Problem statement - Please give nothing except the number of lines in the records below that include the word "grün".

(Beginning of Records shown)

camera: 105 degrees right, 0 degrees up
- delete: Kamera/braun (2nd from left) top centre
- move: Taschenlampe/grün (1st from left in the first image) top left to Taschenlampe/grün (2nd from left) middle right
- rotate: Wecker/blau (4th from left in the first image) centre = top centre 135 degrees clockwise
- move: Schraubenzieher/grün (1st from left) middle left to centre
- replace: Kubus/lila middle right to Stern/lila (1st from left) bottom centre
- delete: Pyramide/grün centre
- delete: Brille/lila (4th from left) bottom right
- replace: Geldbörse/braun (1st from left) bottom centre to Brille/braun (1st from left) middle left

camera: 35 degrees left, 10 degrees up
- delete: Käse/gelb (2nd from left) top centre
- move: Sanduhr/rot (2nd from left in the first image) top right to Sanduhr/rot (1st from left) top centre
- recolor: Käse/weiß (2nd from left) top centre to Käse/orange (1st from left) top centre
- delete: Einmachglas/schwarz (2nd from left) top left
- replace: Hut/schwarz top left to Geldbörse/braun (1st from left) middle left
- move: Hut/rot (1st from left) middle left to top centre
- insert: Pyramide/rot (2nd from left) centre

(End of Records shown)
(Beginning of Records shown)

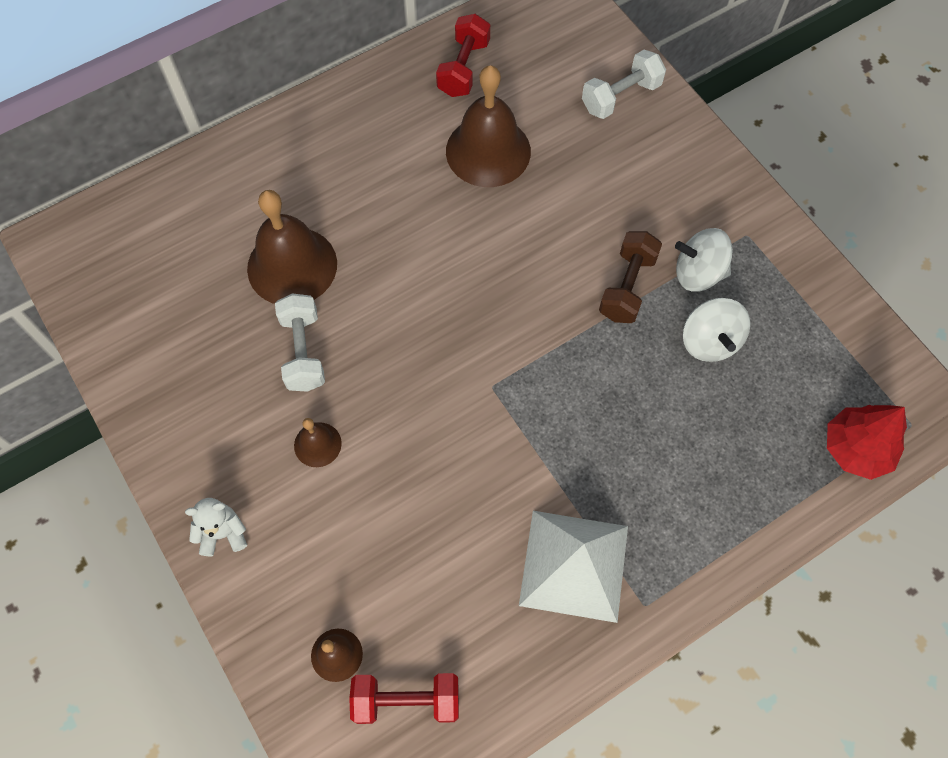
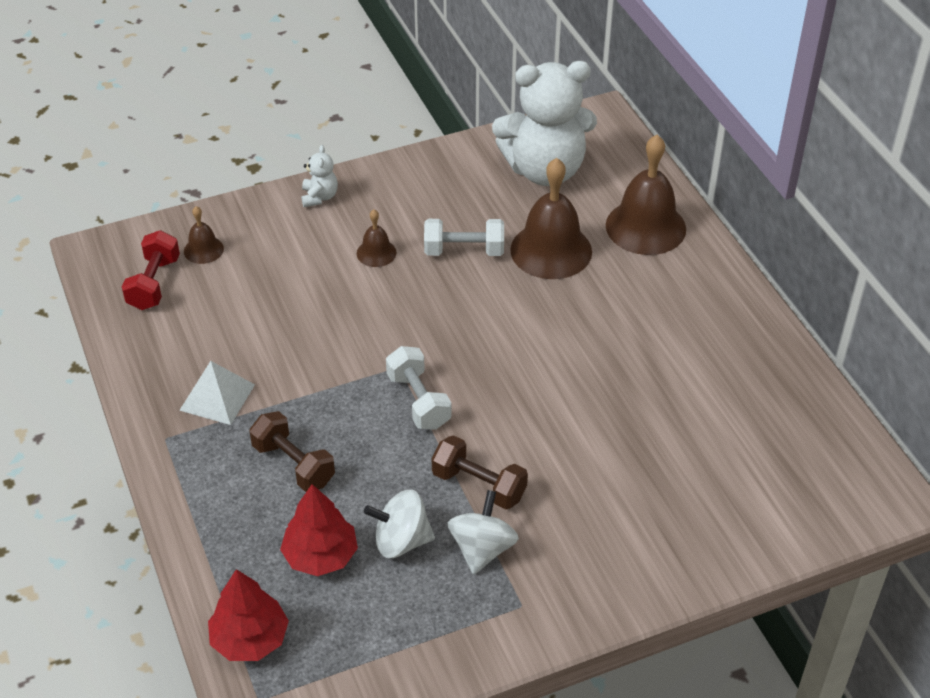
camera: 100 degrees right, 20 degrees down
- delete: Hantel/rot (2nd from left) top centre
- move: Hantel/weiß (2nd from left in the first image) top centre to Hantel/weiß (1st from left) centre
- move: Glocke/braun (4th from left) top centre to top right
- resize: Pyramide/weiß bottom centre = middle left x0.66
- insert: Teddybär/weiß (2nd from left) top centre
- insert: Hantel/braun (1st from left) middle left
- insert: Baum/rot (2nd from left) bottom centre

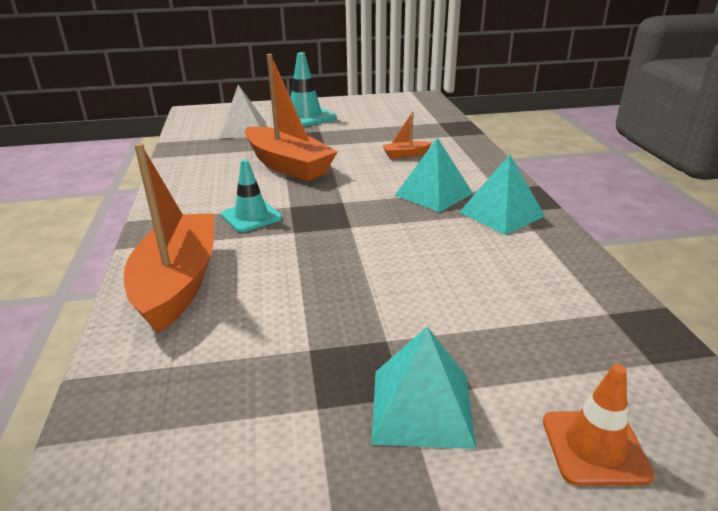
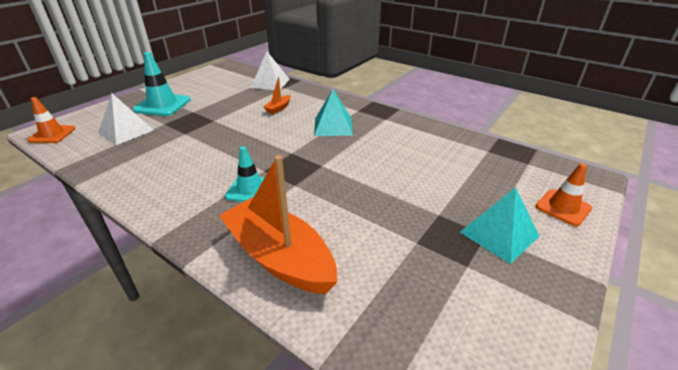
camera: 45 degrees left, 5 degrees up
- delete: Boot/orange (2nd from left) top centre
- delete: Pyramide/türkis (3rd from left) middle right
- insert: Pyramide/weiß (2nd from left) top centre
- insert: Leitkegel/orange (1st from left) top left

(End of Records shown)
(Beginning of Records shown)

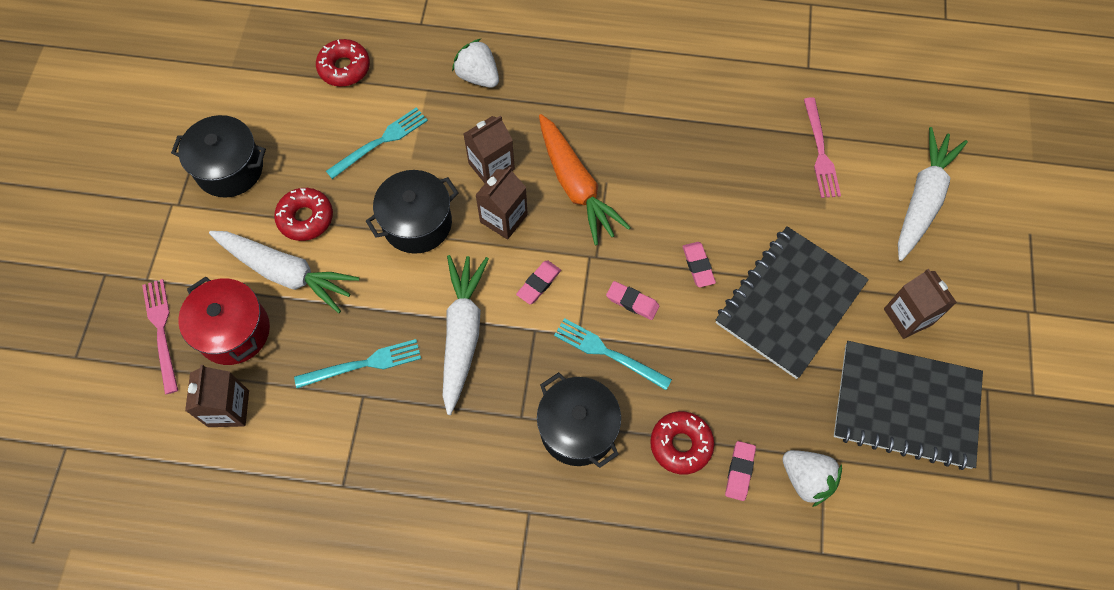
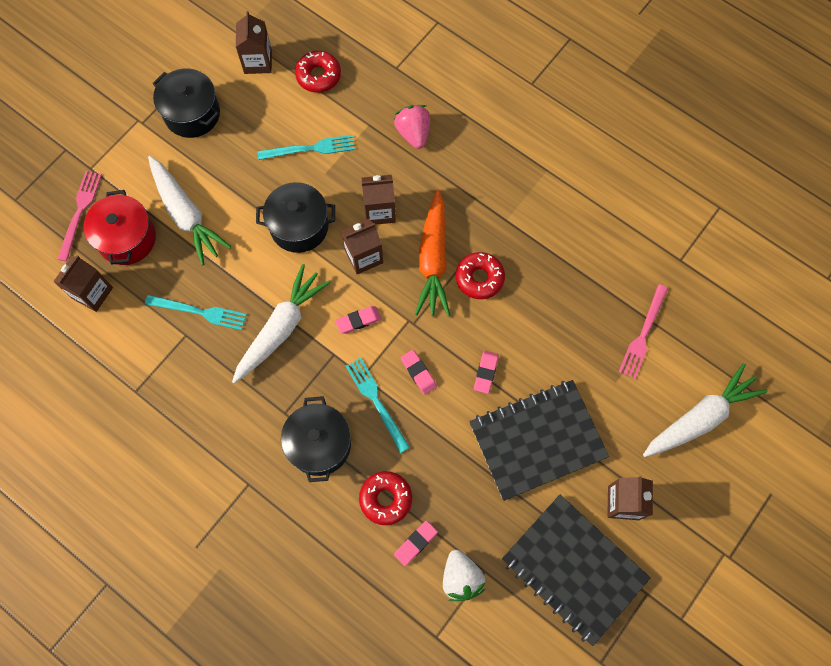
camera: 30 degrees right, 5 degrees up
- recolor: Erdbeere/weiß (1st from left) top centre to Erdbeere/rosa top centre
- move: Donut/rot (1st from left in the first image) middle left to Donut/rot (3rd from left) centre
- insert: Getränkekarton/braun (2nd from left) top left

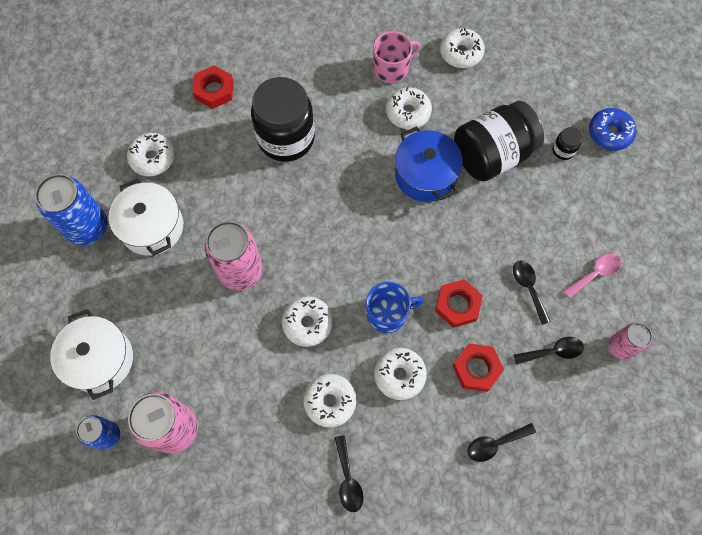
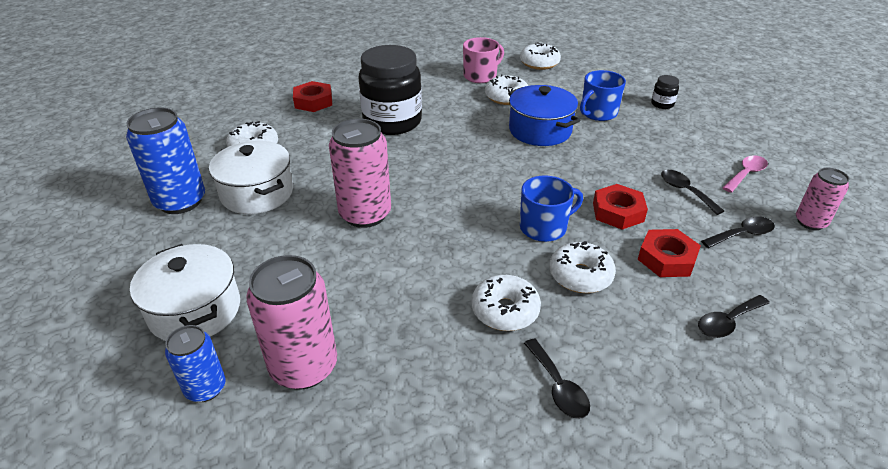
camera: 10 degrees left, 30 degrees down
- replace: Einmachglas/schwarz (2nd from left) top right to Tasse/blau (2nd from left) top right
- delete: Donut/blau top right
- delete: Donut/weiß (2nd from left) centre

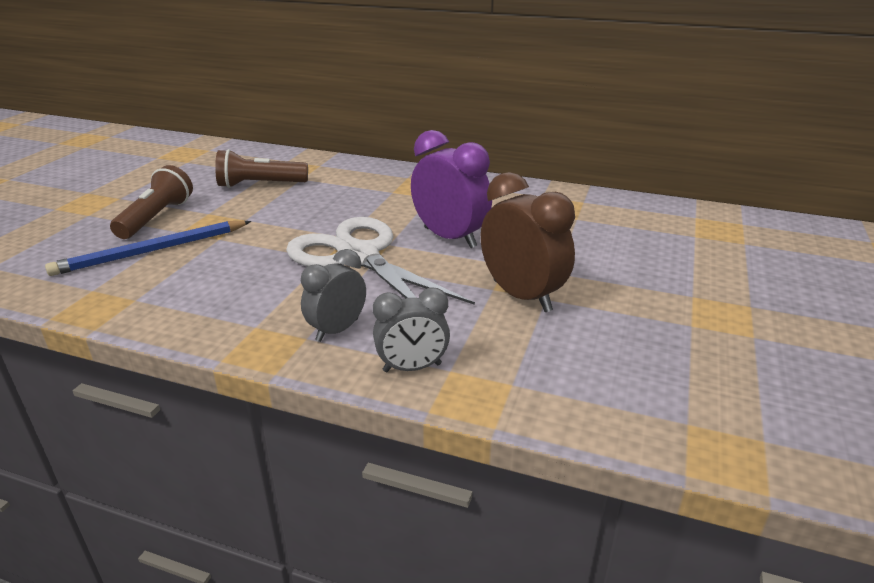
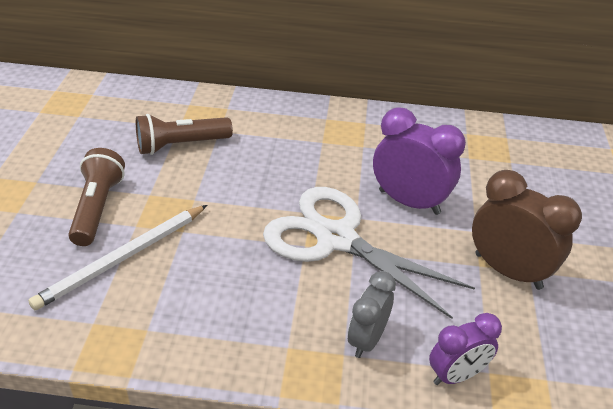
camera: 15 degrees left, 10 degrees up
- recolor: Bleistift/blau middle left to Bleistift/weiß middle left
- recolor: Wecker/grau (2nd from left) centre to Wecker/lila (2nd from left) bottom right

(End of Records shown)

Response - 3